(Stored data)
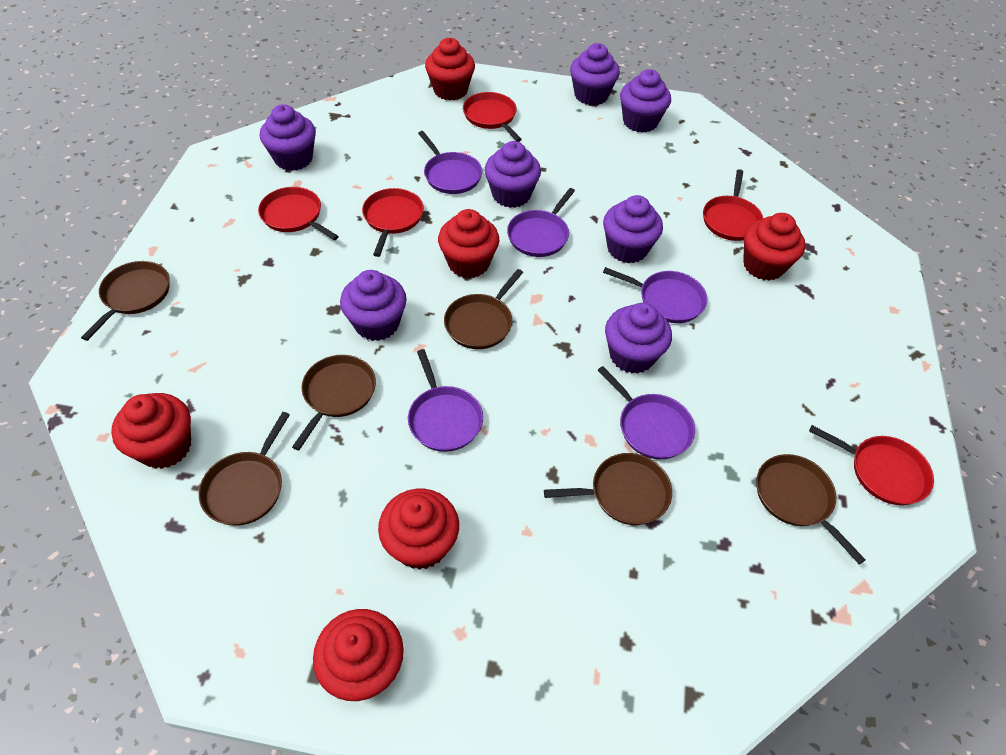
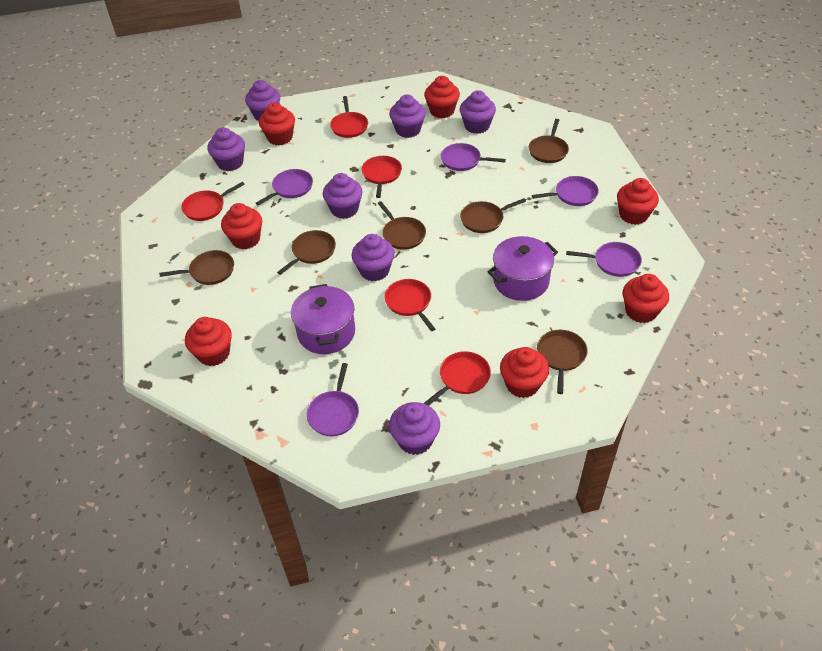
purple pot: 0 -> 2
red cupcake: 6 -> 7

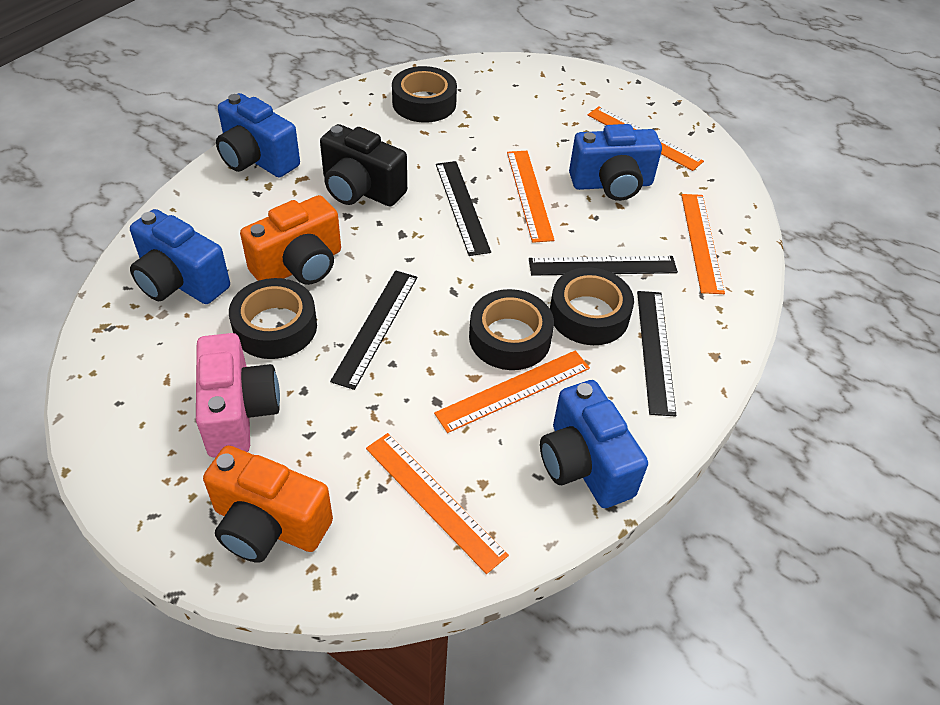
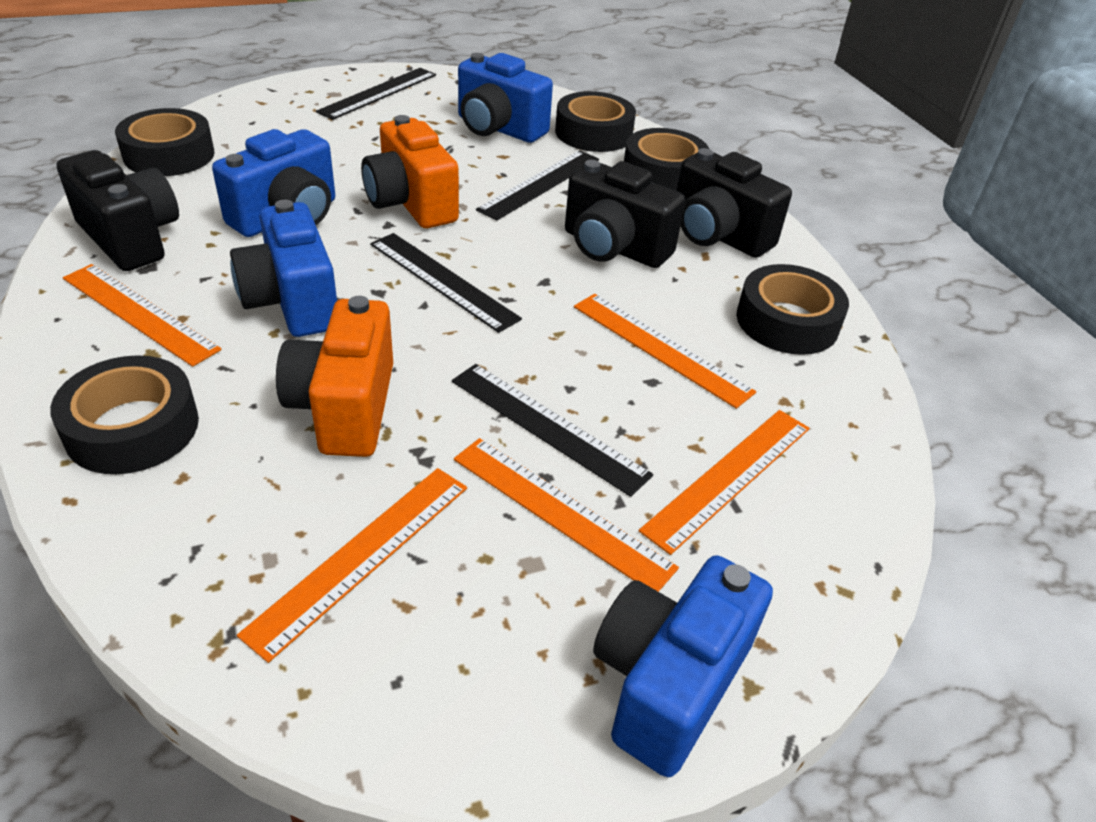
black camera: 1 -> 3
black tape: 4 -> 5
pink camera: 1 -> 0

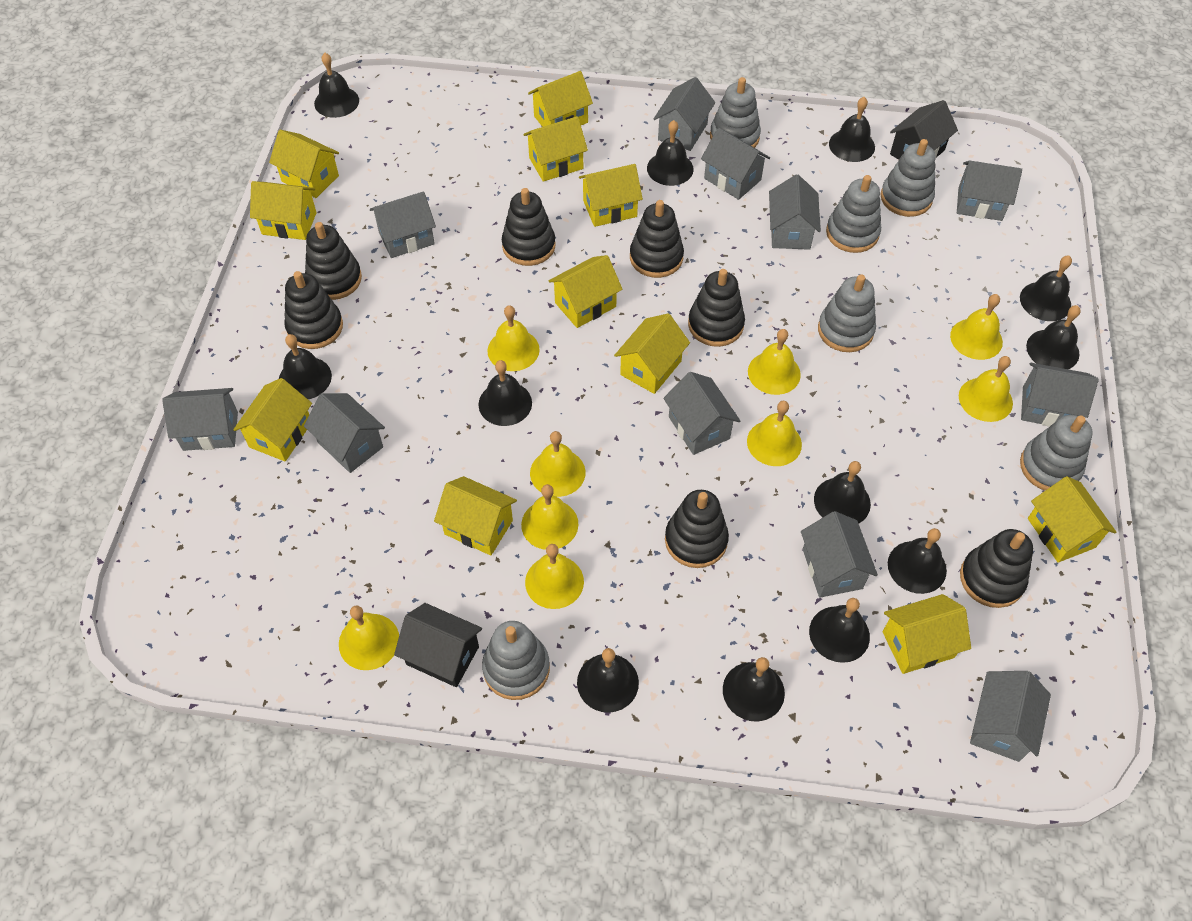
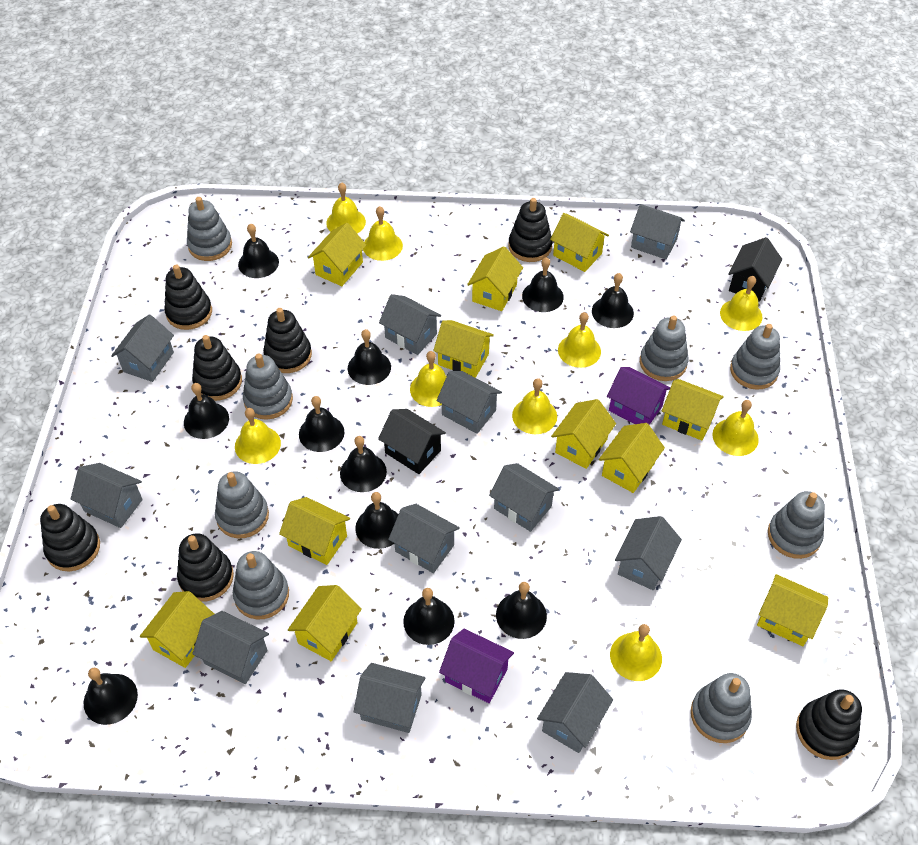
black bell: 12 -> 11
grey stacking toy: 6 -> 8
purple house: 0 -> 2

• Exercise
Output every record verbatim, skipping images.

• Solution to the problem
purple pot: 0 -> 2
red cupcake: 6 -> 7

black camera: 1 -> 3
black tape: 4 -> 5
pink camera: 1 -> 0

black bell: 12 -> 11
grey stacking toy: 6 -> 8
purple house: 0 -> 2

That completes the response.